What the exercise asks ->
All entries should be copied exactly, none left out.

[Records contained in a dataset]
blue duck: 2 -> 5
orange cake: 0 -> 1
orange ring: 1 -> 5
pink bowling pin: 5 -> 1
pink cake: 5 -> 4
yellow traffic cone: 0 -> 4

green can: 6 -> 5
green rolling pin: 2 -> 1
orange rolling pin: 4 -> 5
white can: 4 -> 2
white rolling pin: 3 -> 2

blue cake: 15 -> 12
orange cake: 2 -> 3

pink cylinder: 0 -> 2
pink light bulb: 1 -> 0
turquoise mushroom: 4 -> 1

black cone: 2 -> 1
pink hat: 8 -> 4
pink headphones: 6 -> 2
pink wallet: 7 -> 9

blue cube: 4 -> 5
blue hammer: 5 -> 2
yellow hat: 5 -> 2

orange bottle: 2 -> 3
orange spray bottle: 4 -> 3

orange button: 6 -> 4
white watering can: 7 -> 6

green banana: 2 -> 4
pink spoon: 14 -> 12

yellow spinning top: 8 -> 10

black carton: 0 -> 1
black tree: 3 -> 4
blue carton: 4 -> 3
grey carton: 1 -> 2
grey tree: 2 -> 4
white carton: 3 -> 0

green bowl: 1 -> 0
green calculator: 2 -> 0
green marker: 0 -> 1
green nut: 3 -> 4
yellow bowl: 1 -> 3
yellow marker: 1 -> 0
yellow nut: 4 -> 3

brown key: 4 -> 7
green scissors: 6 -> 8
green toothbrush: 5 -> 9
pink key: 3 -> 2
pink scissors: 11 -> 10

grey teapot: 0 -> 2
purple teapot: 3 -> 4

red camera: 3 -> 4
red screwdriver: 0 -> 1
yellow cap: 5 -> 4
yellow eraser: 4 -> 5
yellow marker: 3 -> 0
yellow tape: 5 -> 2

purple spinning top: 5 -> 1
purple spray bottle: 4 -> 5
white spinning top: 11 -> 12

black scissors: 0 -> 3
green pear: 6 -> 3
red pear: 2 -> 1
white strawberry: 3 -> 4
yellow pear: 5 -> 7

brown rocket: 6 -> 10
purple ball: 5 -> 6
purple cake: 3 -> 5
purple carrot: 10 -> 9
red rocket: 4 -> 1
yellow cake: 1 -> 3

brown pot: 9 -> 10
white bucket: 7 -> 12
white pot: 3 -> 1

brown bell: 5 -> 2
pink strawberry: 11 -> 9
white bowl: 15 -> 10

Exercise response ->
blue duck: 2 -> 5
orange cake: 0 -> 1
orange ring: 1 -> 5
pink bowling pin: 5 -> 1
pink cake: 5 -> 4
yellow traffic cone: 0 -> 4

green can: 6 -> 5
green rolling pin: 2 -> 1
orange rolling pin: 4 -> 5
white can: 4 -> 2
white rolling pin: 3 -> 2

blue cake: 15 -> 12
orange cake: 2 -> 3

pink cylinder: 0 -> 2
pink light bulb: 1 -> 0
turquoise mushroom: 4 -> 1

black cone: 2 -> 1
pink hat: 8 -> 4
pink headphones: 6 -> 2
pink wallet: 7 -> 9

blue cube: 4 -> 5
blue hammer: 5 -> 2
yellow hat: 5 -> 2

orange bottle: 2 -> 3
orange spray bottle: 4 -> 3

orange button: 6 -> 4
white watering can: 7 -> 6

green banana: 2 -> 4
pink spoon: 14 -> 12

yellow spinning top: 8 -> 10

black carton: 0 -> 1
black tree: 3 -> 4
blue carton: 4 -> 3
grey carton: 1 -> 2
grey tree: 2 -> 4
white carton: 3 -> 0

green bowl: 1 -> 0
green calculator: 2 -> 0
green marker: 0 -> 1
green nut: 3 -> 4
yellow bowl: 1 -> 3
yellow marker: 1 -> 0
yellow nut: 4 -> 3

brown key: 4 -> 7
green scissors: 6 -> 8
green toothbrush: 5 -> 9
pink key: 3 -> 2
pink scissors: 11 -> 10

grey teapot: 0 -> 2
purple teapot: 3 -> 4

red camera: 3 -> 4
red screwdriver: 0 -> 1
yellow cap: 5 -> 4
yellow eraser: 4 -> 5
yellow marker: 3 -> 0
yellow tape: 5 -> 2

purple spinning top: 5 -> 1
purple spray bottle: 4 -> 5
white spinning top: 11 -> 12

black scissors: 0 -> 3
green pear: 6 -> 3
red pear: 2 -> 1
white strawberry: 3 -> 4
yellow pear: 5 -> 7

brown rocket: 6 -> 10
purple ball: 5 -> 6
purple cake: 3 -> 5
purple carrot: 10 -> 9
red rocket: 4 -> 1
yellow cake: 1 -> 3

brown pot: 9 -> 10
white bucket: 7 -> 12
white pot: 3 -> 1

brown bell: 5 -> 2
pink strawberry: 11 -> 9
white bowl: 15 -> 10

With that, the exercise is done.